** Exercise instructions **
Return all the data verbatim but without images.

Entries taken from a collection

■ ■ ■ ■

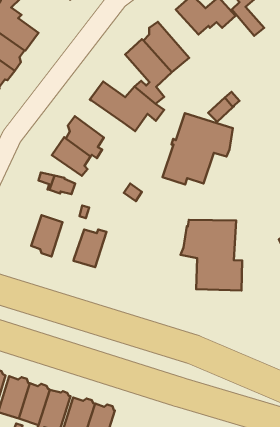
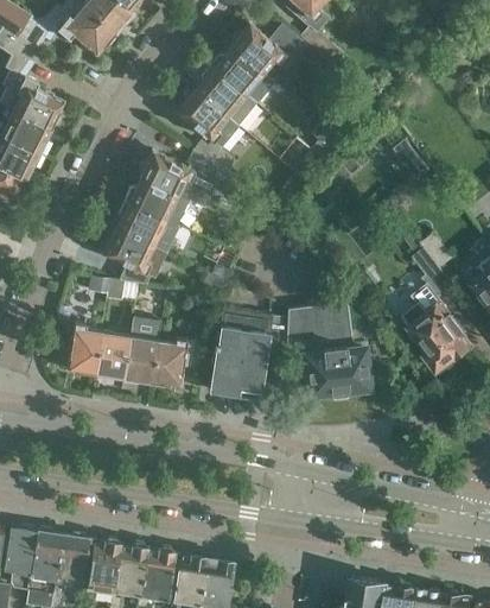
building: none -> [210,50,274,107]
building: none -> [125,179,186,226]
building: [163,113,233,184] -> [208,309,286,398]
building: none -> [66,324,102,375]
building: none -> [122,337,158,385]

■ ■ ■ ■

** Answer to the problem **
building: none -> [210,50,274,107]
building: none -> [125,179,186,226]
building: [163,113,233,184] -> [208,309,286,398]
building: none -> [66,324,102,375]
building: none -> [122,337,158,385]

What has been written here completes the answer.